BEGIN DATA PROVIDED

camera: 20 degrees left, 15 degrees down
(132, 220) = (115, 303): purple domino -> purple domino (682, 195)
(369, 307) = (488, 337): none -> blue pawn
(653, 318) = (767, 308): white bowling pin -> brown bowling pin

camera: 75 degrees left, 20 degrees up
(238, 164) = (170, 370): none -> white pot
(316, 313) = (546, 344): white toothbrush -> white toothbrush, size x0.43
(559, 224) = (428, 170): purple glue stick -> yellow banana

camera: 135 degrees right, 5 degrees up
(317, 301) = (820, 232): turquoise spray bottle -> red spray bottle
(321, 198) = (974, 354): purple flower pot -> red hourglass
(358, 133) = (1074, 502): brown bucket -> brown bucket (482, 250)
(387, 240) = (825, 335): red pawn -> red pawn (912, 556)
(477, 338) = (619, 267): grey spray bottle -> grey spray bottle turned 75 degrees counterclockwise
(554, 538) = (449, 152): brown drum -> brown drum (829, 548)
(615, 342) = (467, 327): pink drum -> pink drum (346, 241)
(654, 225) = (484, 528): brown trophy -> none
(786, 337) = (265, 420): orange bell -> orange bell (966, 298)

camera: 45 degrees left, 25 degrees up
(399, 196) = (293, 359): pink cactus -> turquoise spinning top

END DATA PROVIDED

_TASK DETAILS_
Once the line that contains "(786, 337) = (265, 420): orange" is found, please give it again exactly, along with each line that comes after it, through the last line of the entries.

_WRITTEN RESPONSE_
(786, 337) = (265, 420): orange bell -> orange bell (966, 298)

camera: 45 degrees left, 25 degrees up
(399, 196) = (293, 359): pink cactus -> turquoise spinning top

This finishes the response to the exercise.